Reproduce the records. Keep every word exact and include no images.
[INPUT DATA]
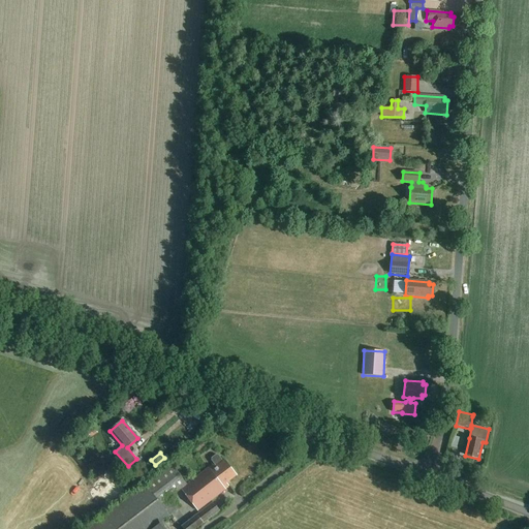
[(197,510),(229,487),(226,484),(237,476),(225,461),(223,463),(218,456),(215,455),(211,459),(211,461),(214,464),(187,485),(172,464),(87,528),(167,528),(162,522),(170,516),(162,505),(181,490),(197,510)]
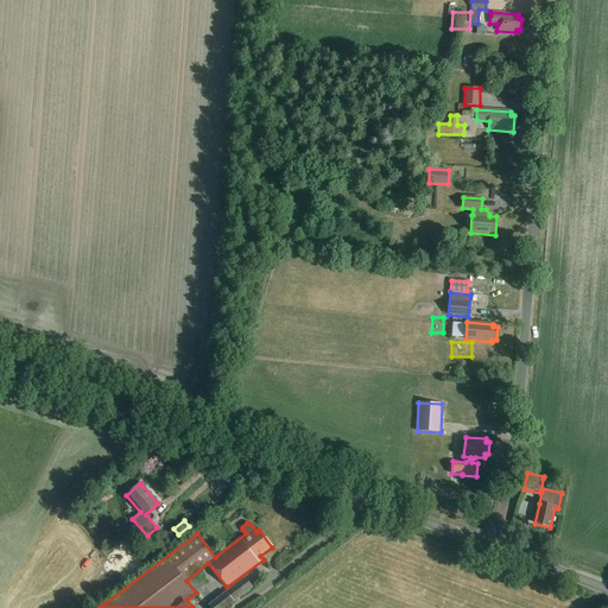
[(210,607),(225,607),(253,587),(245,576),(208,605),(210,607)]
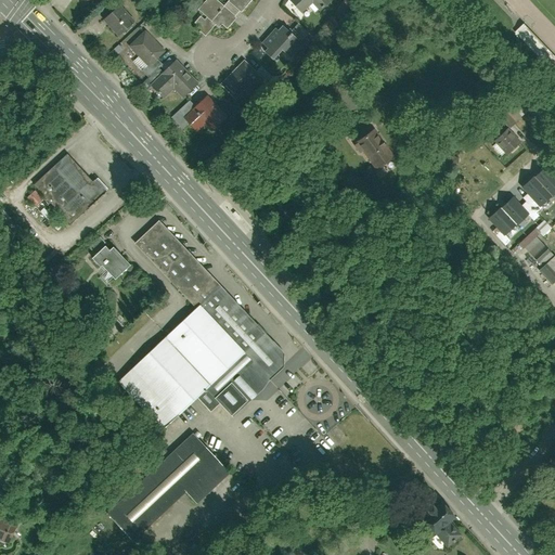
[(203,15),(193,26),(205,38),(216,26),(219,29),(222,26),(227,29),(235,20),(234,18),(240,13),(241,14),(254,0),(227,0),(222,5),(216,0),(207,0),(197,11),(203,15)]
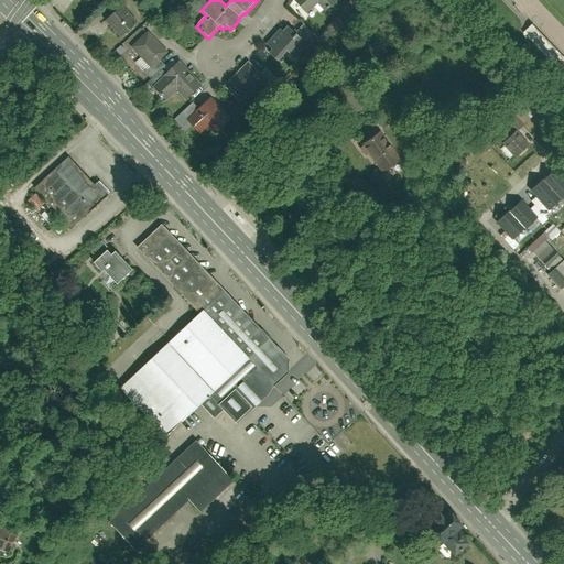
[(337,1),(335,0),(294,0),(307,14),(318,6),(325,13),(337,1)]
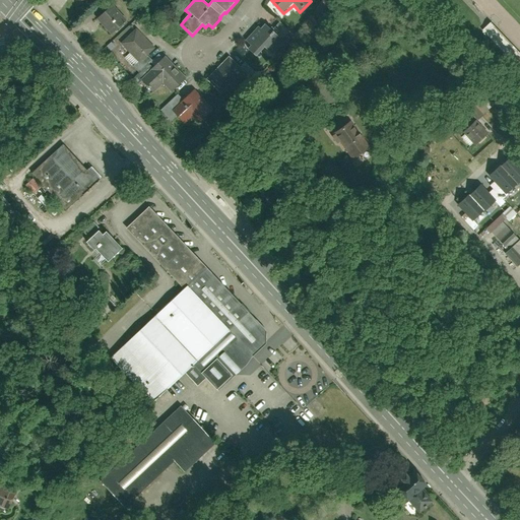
[(126,24),(112,8),(96,21),(111,38),(126,24)]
[/INPUT DATA]
■ PROBLEM SOLUTION
[(197,510),(229,487),(226,484),(237,476),(225,461),(223,463),(218,456),(215,455),(211,459),(211,461),(214,464),(187,485),(172,464),(87,528),(167,528),(162,522),(170,516),(162,505),(181,490),(197,510)]
[(210,607),(225,607),(253,587),(245,576),(208,605),(210,607)]
[(203,15),(193,26),(205,38),(216,26),(219,29),(222,26),(227,29),(235,20),(234,18),(240,13),(241,14),(254,0),(227,0),(222,5),(216,0),(207,0),(197,11),(203,15)]
[(337,1),(335,0),(294,0),(307,14),(318,6),(325,13),(337,1)]
[(126,24),(112,8),(96,21),(111,38),(126,24)]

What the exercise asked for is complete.